Your task → Among the entries below, only the lines starting at the one with "camera: 80 degrees left, 25 degrees down" and ending at the one with "(403, 106) = (205, 220): black cap -> none", both included, are to be printed exactly.

Records shown →
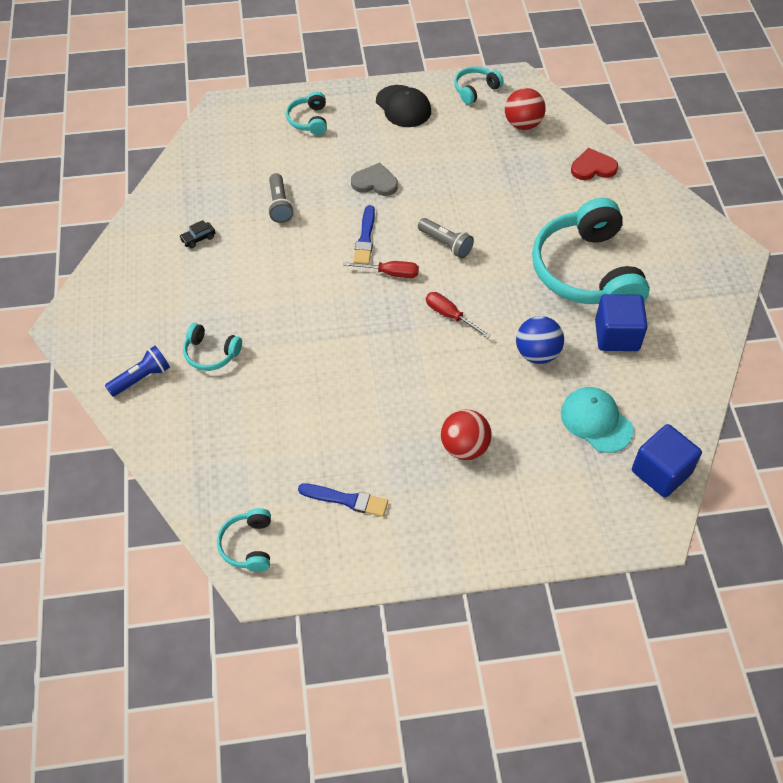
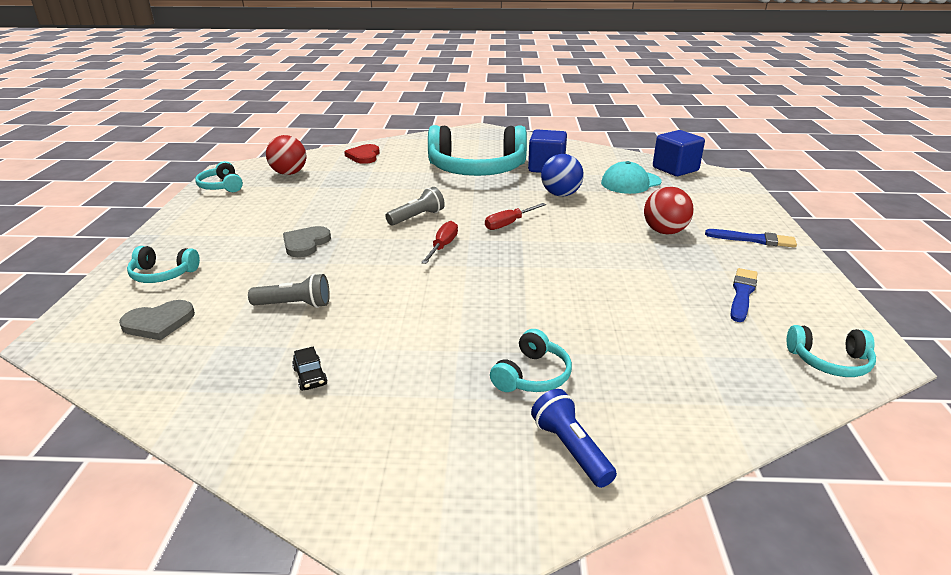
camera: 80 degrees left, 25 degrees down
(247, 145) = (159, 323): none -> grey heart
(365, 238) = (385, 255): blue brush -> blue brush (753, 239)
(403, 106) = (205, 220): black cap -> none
* * *
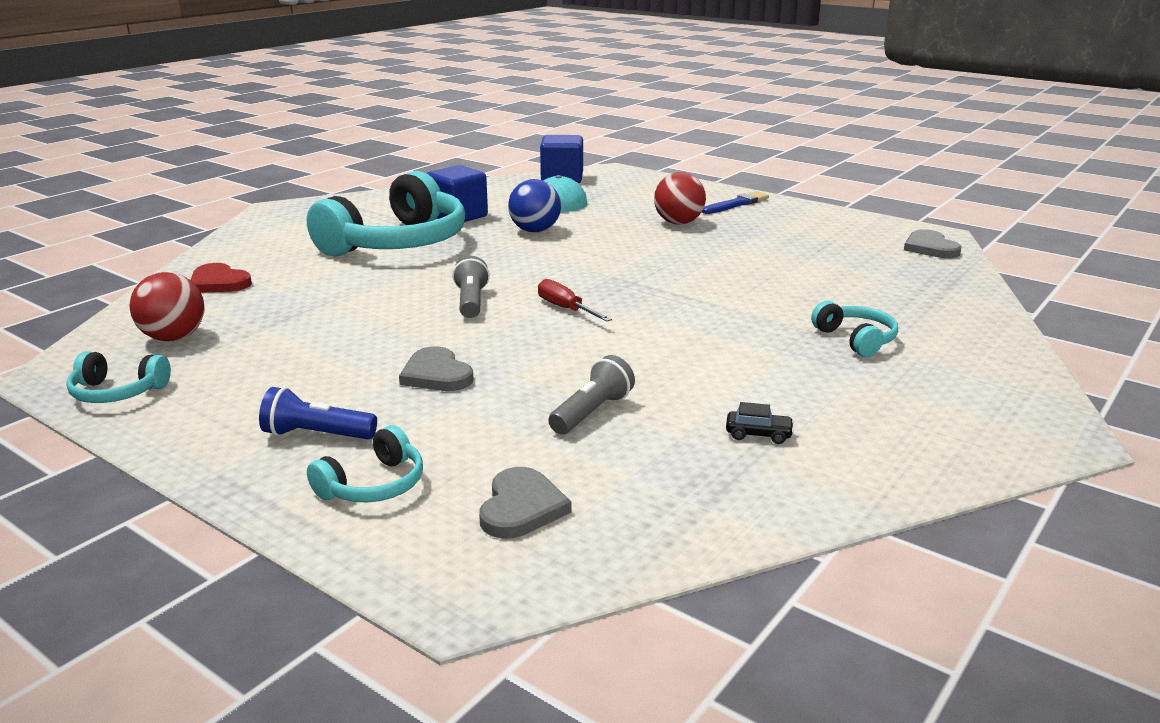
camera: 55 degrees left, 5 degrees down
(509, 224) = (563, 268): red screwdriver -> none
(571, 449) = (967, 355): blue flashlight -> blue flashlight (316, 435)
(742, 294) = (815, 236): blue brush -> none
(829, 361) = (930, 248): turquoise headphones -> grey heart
* * *
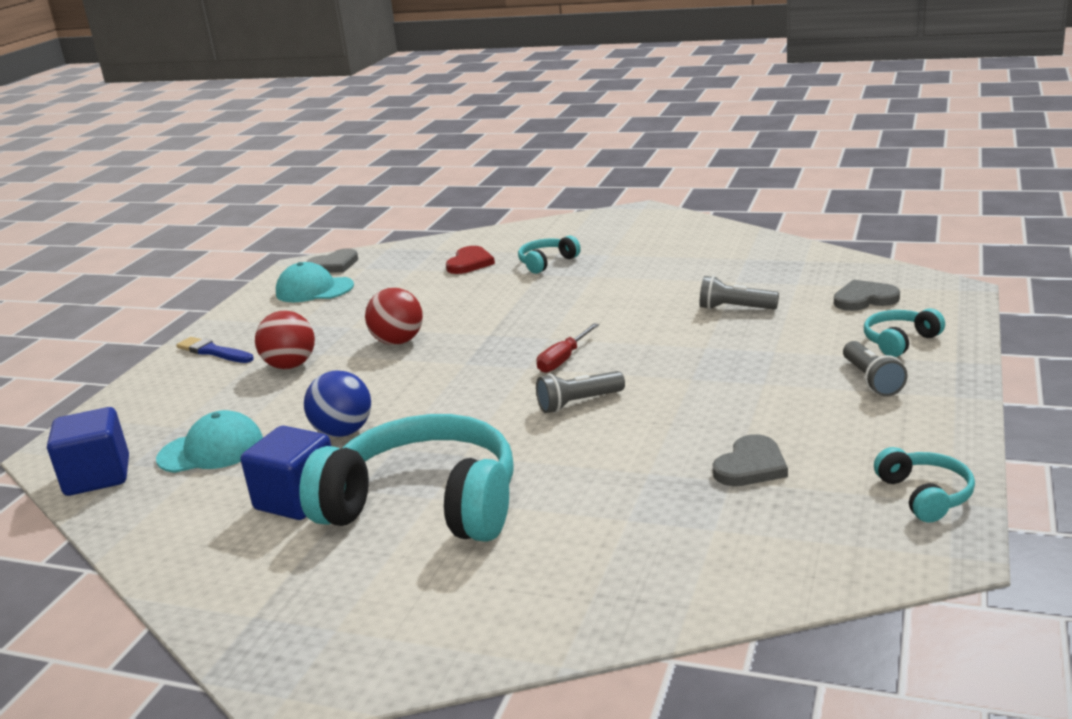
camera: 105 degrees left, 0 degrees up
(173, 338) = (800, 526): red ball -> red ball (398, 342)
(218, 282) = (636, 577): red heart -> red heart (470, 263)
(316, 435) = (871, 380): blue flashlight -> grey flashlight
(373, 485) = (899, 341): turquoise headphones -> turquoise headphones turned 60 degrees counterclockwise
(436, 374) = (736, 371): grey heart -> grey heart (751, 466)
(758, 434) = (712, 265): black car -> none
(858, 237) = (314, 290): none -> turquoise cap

Response to the task →
camera: 80 degrees left, 25 degrees down
(247, 145) = (159, 323): none -> grey heart
(365, 238) = (385, 255): blue brush -> blue brush (753, 239)
(403, 106) = (205, 220): black cap -> none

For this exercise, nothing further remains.